** TASK BRIEF **
Exactly repeat all the records below, omitting the images they hold.

********

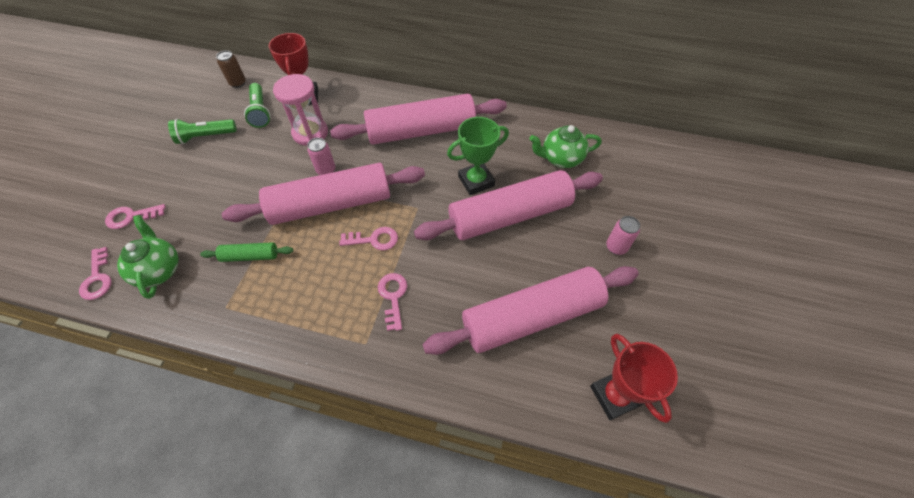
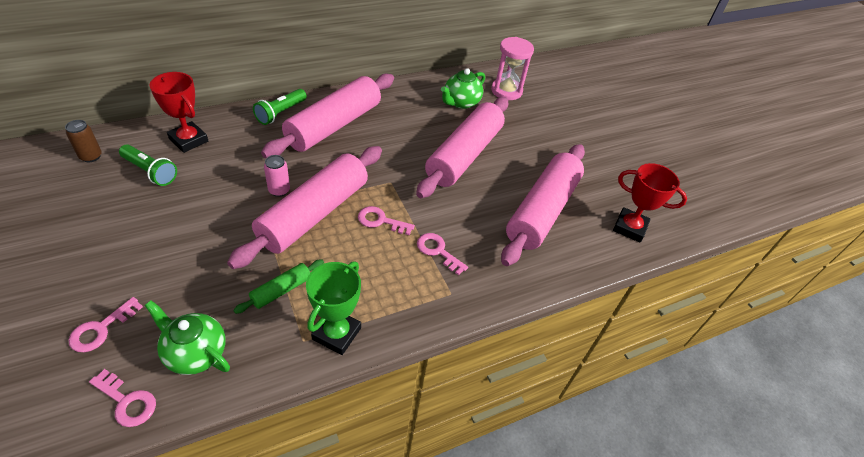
camera: 45 degrees left, 10 degrees down
(205, 137) = (108, 219): green flashlight -> green flashlight (281, 113)
(310, 133) = (228, 168): pink hourglass -> pink hourglass (506, 91)
(374, 239) = (380, 221): pink key -> pink key turned 120 degrees counterclockwise
(476, 181) = (416, 143): green trophy -> green trophy (336, 333)
(616, 247) = (549, 143): pink can -> none

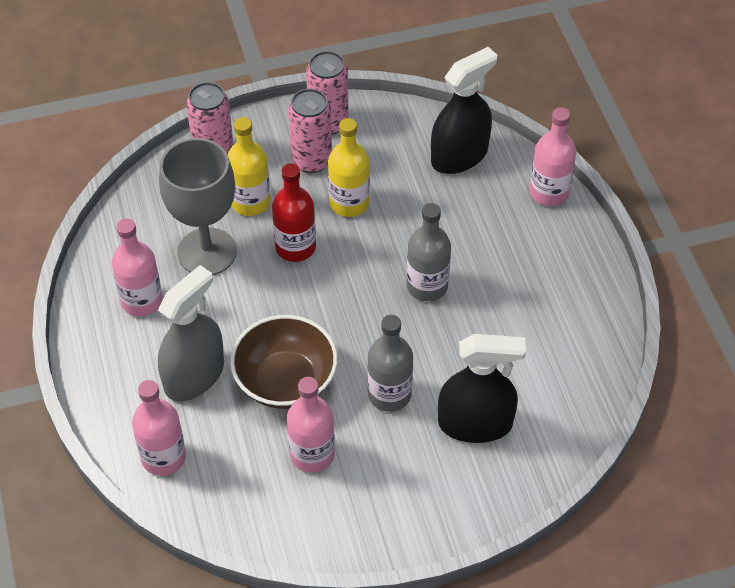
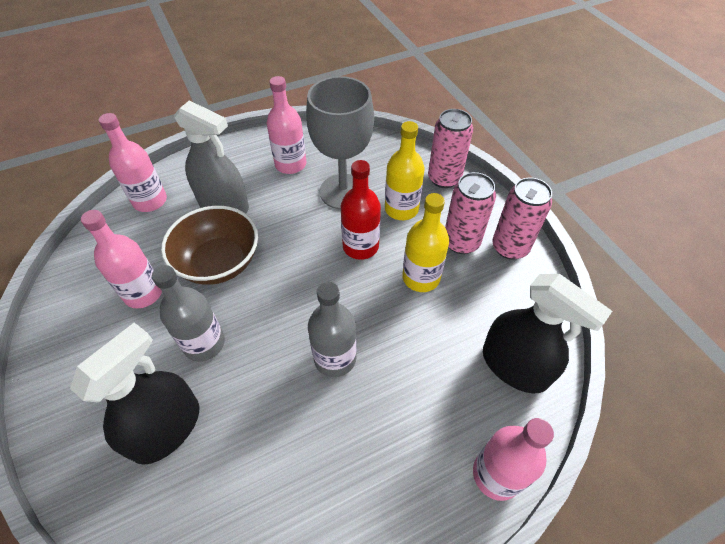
camera: 80 degrees right, 0 degrees up
(475, 423) = (166, 428): black spray bottle -> black spray bottle turned 135 degrees counterclockwise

********

** WRITTEN SOLUTION **
camera: 45 degrees left, 10 degrees down
(205, 137) = (108, 219): green flashlight -> green flashlight (281, 113)
(310, 133) = (228, 168): pink hourglass -> pink hourglass (506, 91)
(374, 239) = (380, 221): pink key -> pink key turned 120 degrees counterclockwise
(476, 181) = (416, 143): green trophy -> green trophy (336, 333)
(616, 247) = (549, 143): pink can -> none

camera: 80 degrees right, 0 degrees up
(475, 423) = (166, 428): black spray bottle -> black spray bottle turned 135 degrees counterclockwise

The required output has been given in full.